_INSTRUCTIONS TO FOLLOW_
Please write out the whole listing that follows exactly; the pictures stay out.

_INPUT DATA_
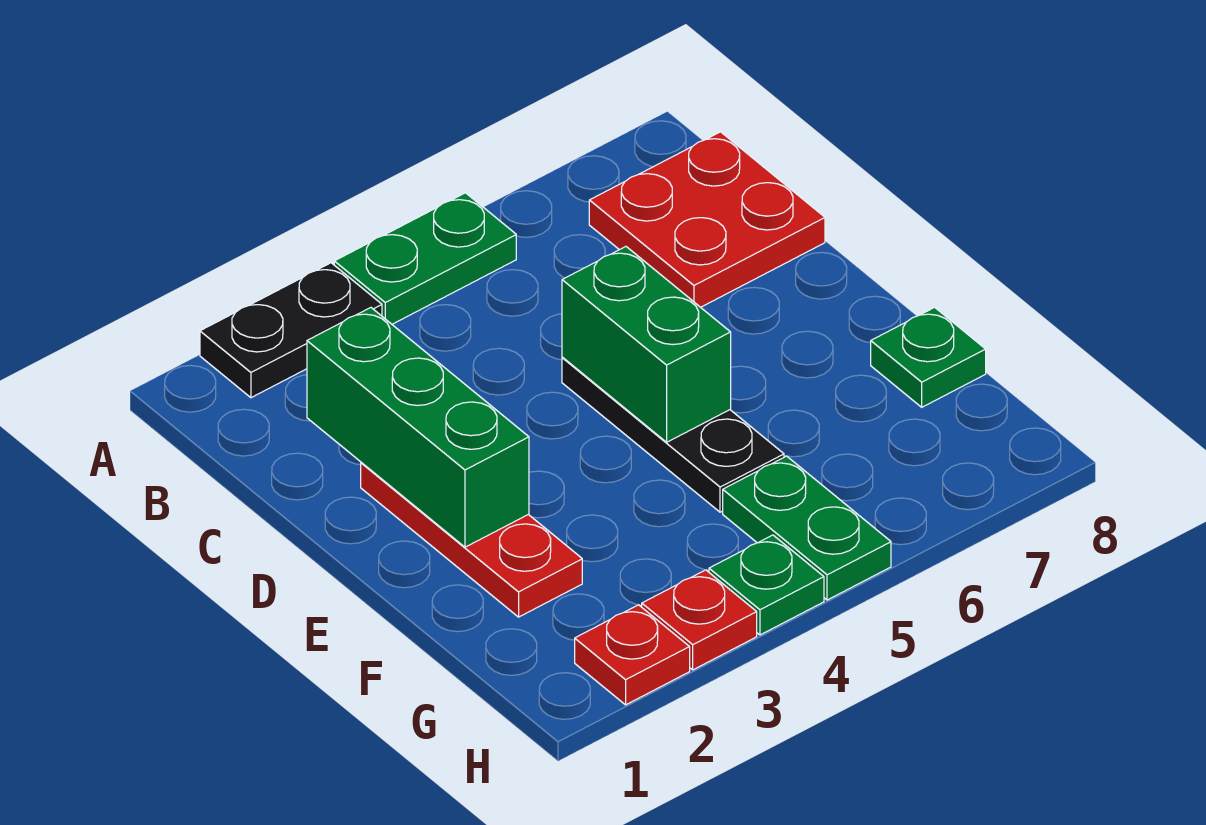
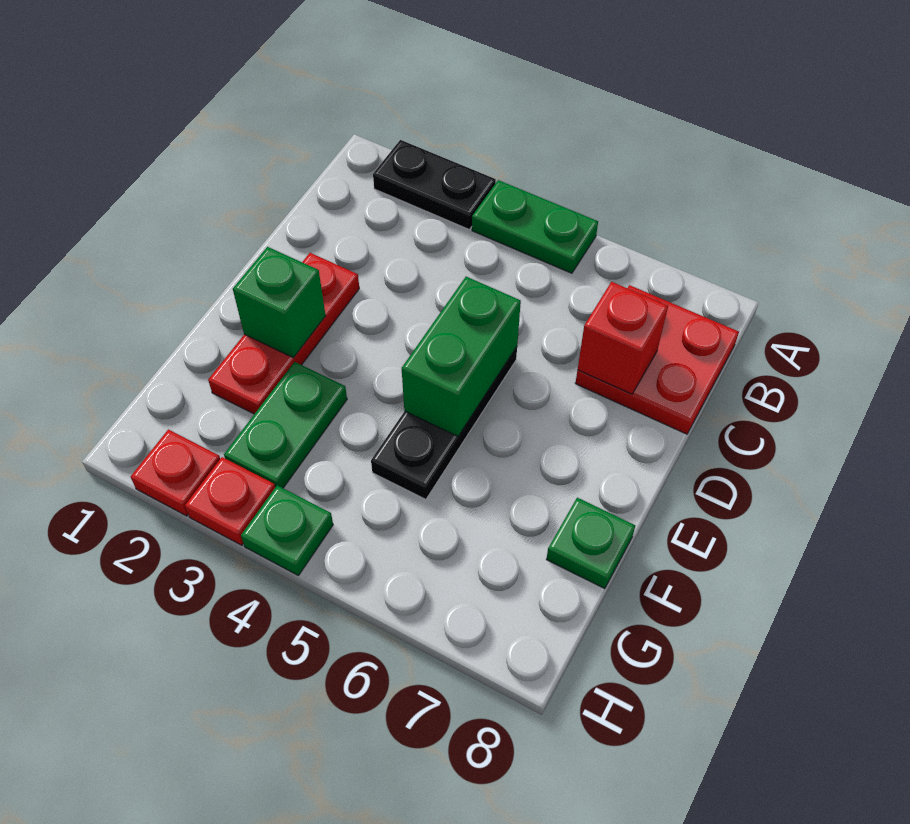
green brick C2:E2 level 2 -> green brick E2 level 2
none -> red brick C7 level 2
green plate G5:H5 level 1 -> green plate F3:G3 level 1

_OUTPUT FOR THIS EXERCISE_
green brick C2:E2 level 2 -> green brick E2 level 2
none -> red brick C7 level 2
green plate G5:H5 level 1 -> green plate F3:G3 level 1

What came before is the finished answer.